Start of Given records
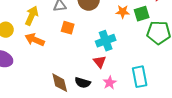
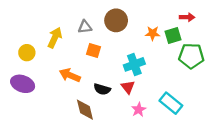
orange arrow: (35, 40) -> (70, 75), moved
cyan rectangle: (140, 77) -> (171, 103), turned -40
black semicircle: (83, 83) -> (102, 89), moved

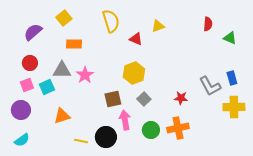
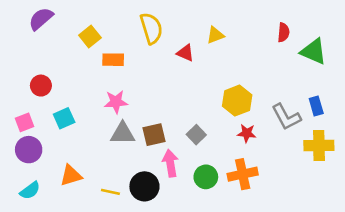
yellow square: (64, 18) -> (90, 36), moved
purple semicircle: (33, 32) -> (41, 19), moved
green triangle: (230, 38) -> (313, 51), size x1.5
orange rectangle: (74, 44) -> (113, 60), moved
gray triangle: (62, 70) -> (123, 133), moved
yellow hexagon: (134, 73) -> (237, 101), moved
pink star: (85, 75) -> (116, 102), turned 30
pink square: (27, 85) -> (25, 122), moved
orange triangle: (62, 116) -> (71, 176), moved

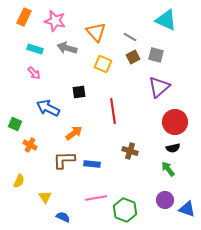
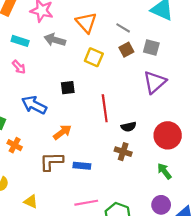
red circle: (175, 122) -> (168, 135), moved
black semicircle: (173, 148) -> (129, 127), moved
yellow triangle: (45, 197) -> (31, 202), turned -32

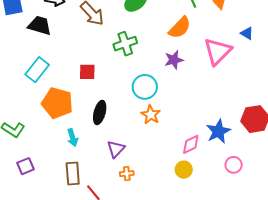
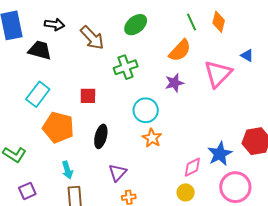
cyan arrow: (72, 137) -> (67, 170), moved
pink circle: (234, 165) -> (235, 187), size x1.8

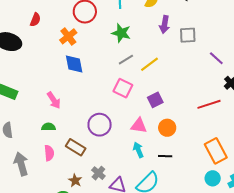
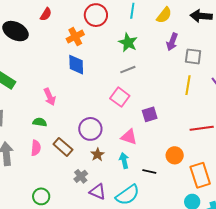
yellow line: (150, 64) -> (188, 85), moved, turned -54
orange circle: (167, 128) -> (175, 155), moved
brown star: (75, 180) -> (97, 155), moved

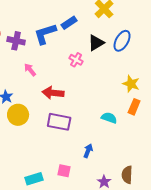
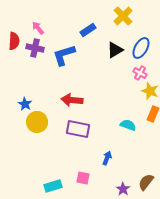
blue L-shape: (45, 34) -> (64, 55), moved
pink cross: (76, 60) -> (140, 73), moved
pink arrow: (30, 70) -> (38, 28), moved
brown semicircle: (127, 175) -> (146, 182), turned 36

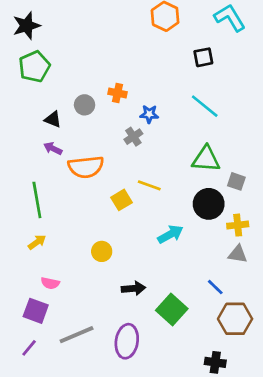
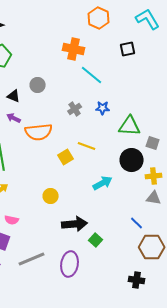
orange cross: (118, 93) -> (74, 49), moved, size x1.5
cyan line: (205, 106) -> (92, 75), moved
blue star: (149, 114) -> (103, 108), moved
black arrow: (133, 288) -> (75, 224), size x1.4
green square: (172, 310) -> (96, 240), moved, size x0.6

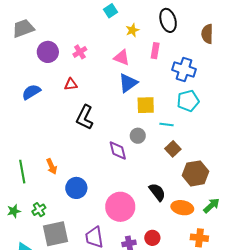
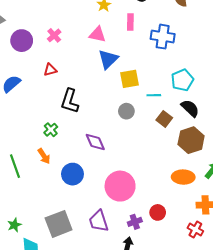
cyan pentagon: (188, 101) -> (182, 80), moved
purple diamond: (118, 151) -> (95, 142), moved
black semicircle: (157, 192) -> (190, 108), moved
green cross: (39, 210) -> (51, 130), moved
green star: (14, 211) -> (14, 225), moved

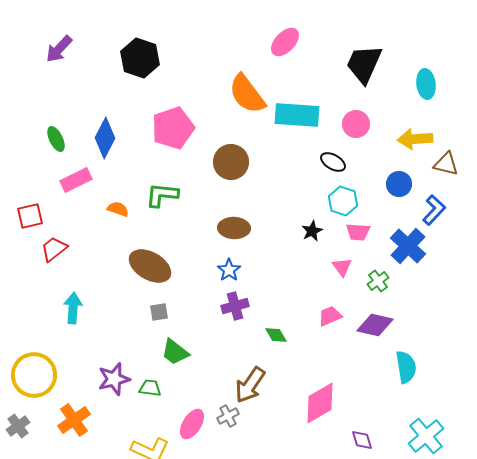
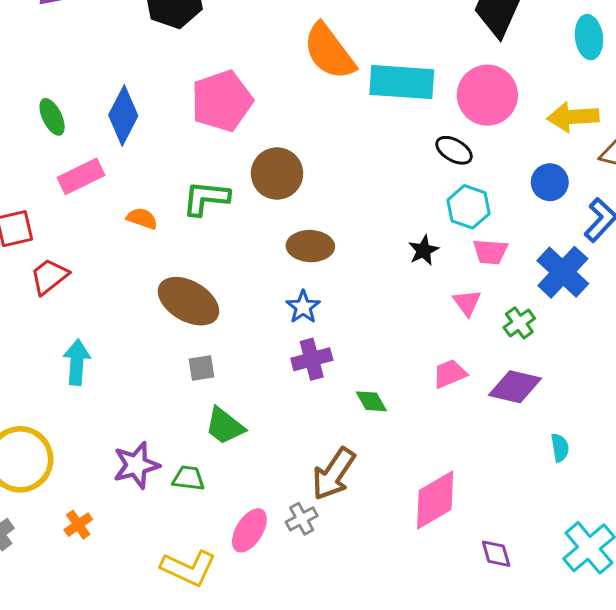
pink circle: (356, 124) -> (487, 95), size x1.5
brown circle: (231, 162) -> (277, 173), moved
cyan semicircle: (406, 367) -> (560, 448), size x0.6
orange cross: (74, 420) -> (78, 525), size x0.6

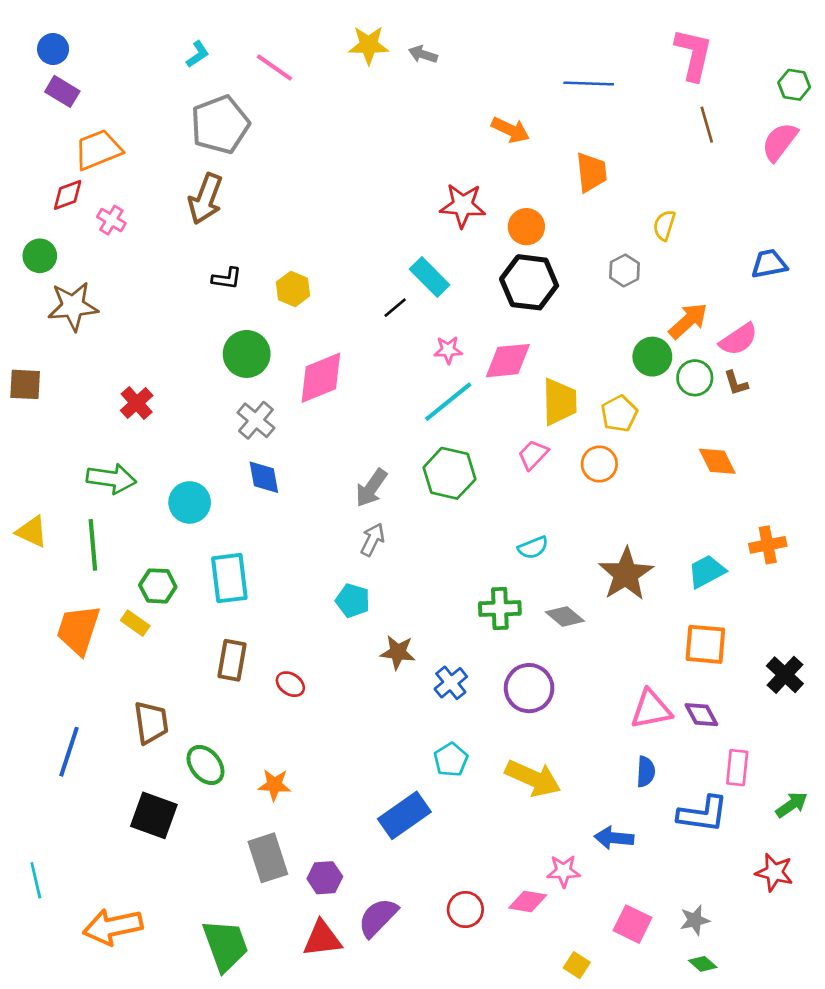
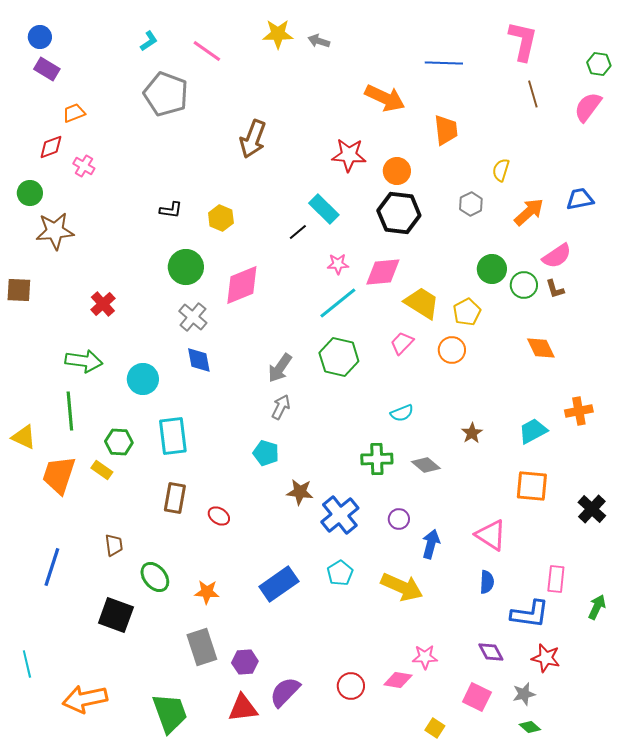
End of Given records
### Task description
Using the records given above, list every line that includes the word "orange".

### Answer to this problem
orange arrow: (35, 40) -> (70, 75), moved
orange rectangle: (74, 44) -> (113, 60), moved
orange triangle: (62, 116) -> (71, 176), moved
orange circle: (167, 128) -> (175, 155), moved
orange cross: (118, 93) -> (74, 49), moved, size x1.5
orange cross: (74, 420) -> (78, 525), size x0.6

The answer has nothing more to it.